■ Task directions
Beginning with the first line below, retype exactly each line through the one containing "gray trapezoid: (61, 101) -> (77, 83), moved". Leave out all pictures.

*** Begin section ***

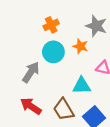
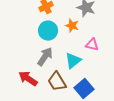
gray arrow: (31, 72) -> (45, 57), moved
cyan triangle: (82, 86) -> (73, 61), turned -36

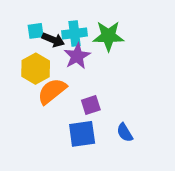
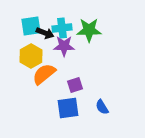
cyan square: (36, 31) -> (31, 26), size x1.5
purple star: (77, 56) -> (64, 46), turned 30

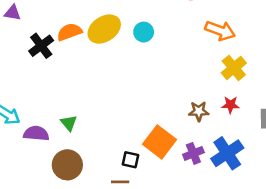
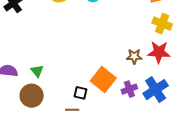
yellow cross: (234, 68) -> (162, 24), turned -30
red star: (230, 105) -> (159, 52), size x1.6
green triangle: (69, 123) -> (37, 71), moved

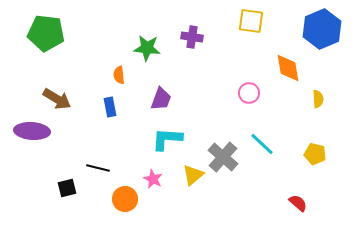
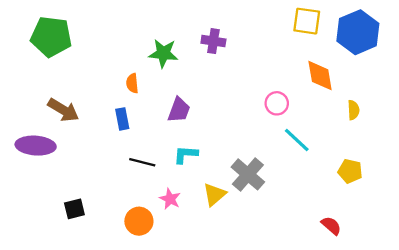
yellow square: (251, 21) -> (307, 21), moved
cyan L-shape: (167, 139) -> (186, 154), size x0.7
cyan line: (262, 144) -> (297, 140), moved
black line: (98, 168) -> (142, 162), moved

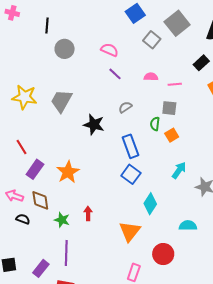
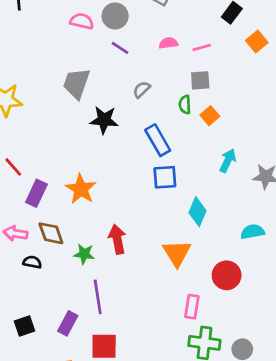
gray circle: (65, 49) -> (115, 16), moved
pink semicircle: (110, 50) -> (82, 21), moved
gray trapezoid: (61, 101) -> (77, 83), moved
blue square: (131, 174) -> (165, 177), turned -30
red arrow: (88, 213) -> (117, 239), size x1.5

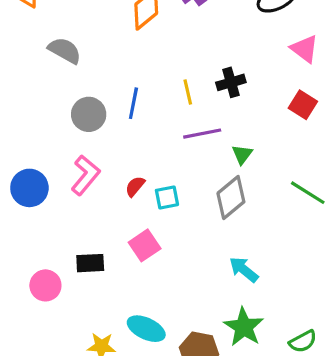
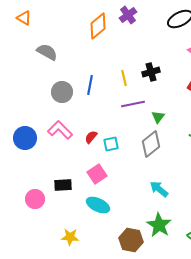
pink L-shape: (85, 175) -> (60, 130), turned -85
cyan ellipse: (146, 329) -> (98, 205), moved

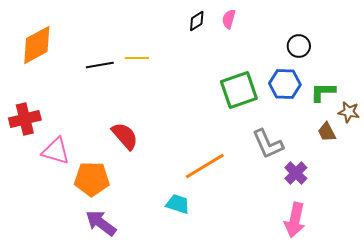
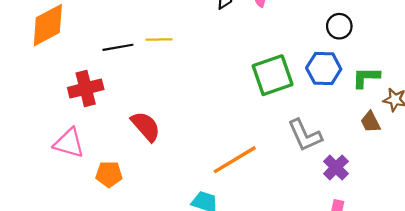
red cross: (25, 119) -> (86, 89), moved
orange pentagon: (92, 179) -> (109, 174), size x0.7

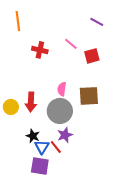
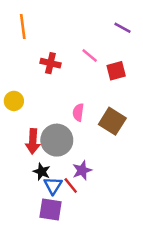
brown square: (89, 96) -> (112, 121), turned 35
red arrow: (31, 102) -> (33, 141), moved
yellow circle: (11, 107) -> (14, 101), moved
gray circle: (60, 111) -> (57, 140), moved

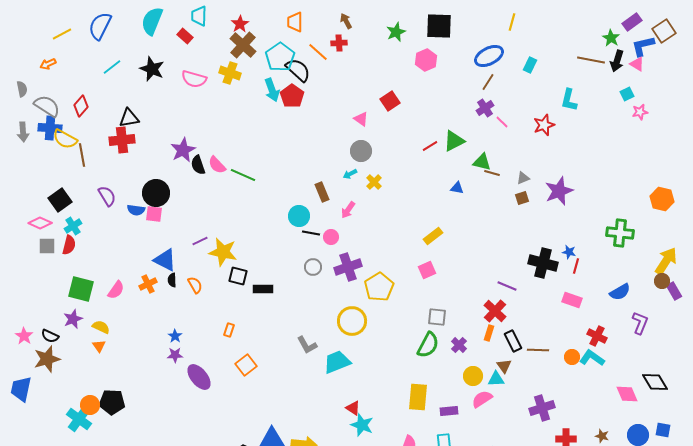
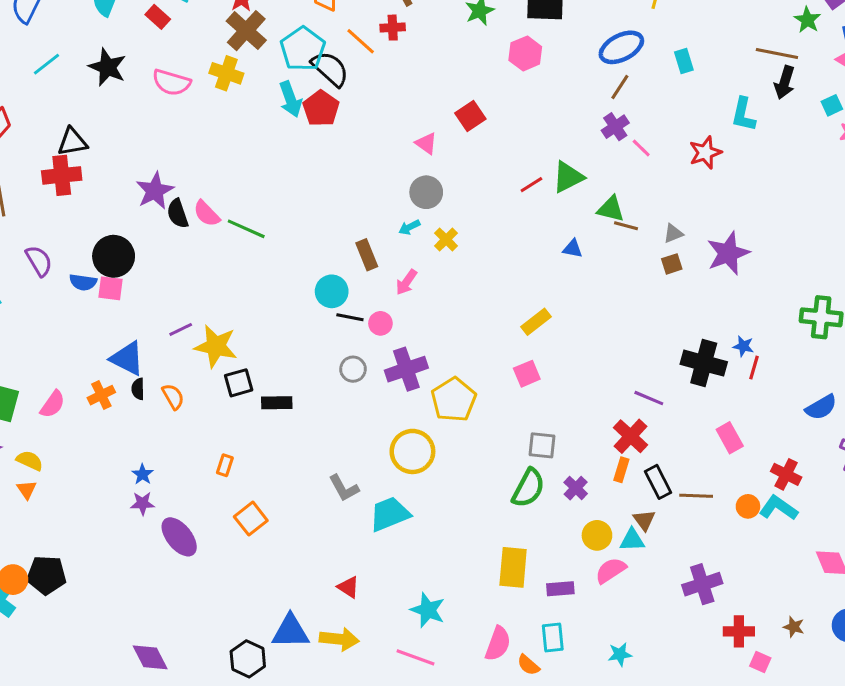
black arrow: (617, 61) -> (785, 82), moved
cyan rectangle: (530, 65) -> (684, 61), turned -42
black square: (238, 276) -> (239, 383), turned -30
pink rectangle: (572, 300) -> (730, 438), moved, turned 42
red triangle: (353, 408) -> (348, 587), moved

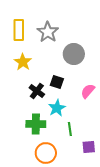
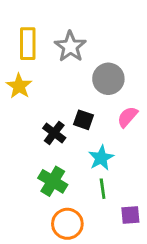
yellow star: (23, 62) -> (19, 86), moved
pink semicircle: (88, 91) -> (127, 117), moved
cyan star: (57, 108) -> (101, 158), moved
green cross: (36, 124) -> (53, 181), turned 30

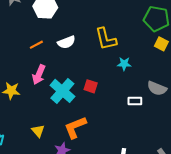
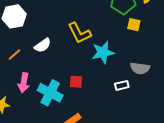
cyan star: (124, 64) -> (103, 52), size x1.6

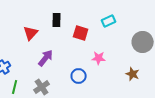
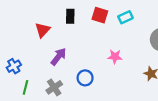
red square: (81, 33) -> (100, 15), moved
blue circle: (79, 76) -> (85, 78), moved

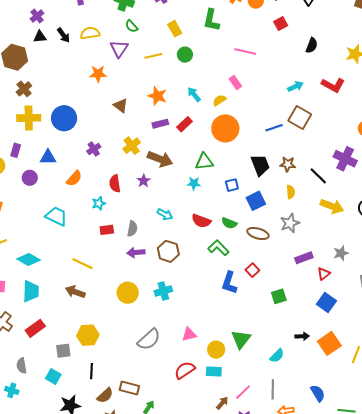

*** End section ***

■ Output of the exercise
gray arrow: (31, 72) -> (45, 57), moved
cyan triangle: (82, 86) -> (73, 61), turned -36

cyan square: (36, 31) -> (31, 26), size x1.5
purple star: (77, 56) -> (64, 46), turned 30

yellow cross: (234, 68) -> (162, 24), turned -30
red star: (230, 105) -> (159, 52), size x1.6
green triangle: (69, 123) -> (37, 71), moved

yellow square: (251, 21) -> (307, 21), moved
cyan L-shape: (167, 139) -> (186, 154), size x0.7
cyan line: (262, 144) -> (297, 140), moved
black line: (98, 168) -> (142, 162), moved

gray circle: (65, 49) -> (115, 16), moved
pink semicircle: (110, 50) -> (82, 21), moved
gray trapezoid: (61, 101) -> (77, 83), moved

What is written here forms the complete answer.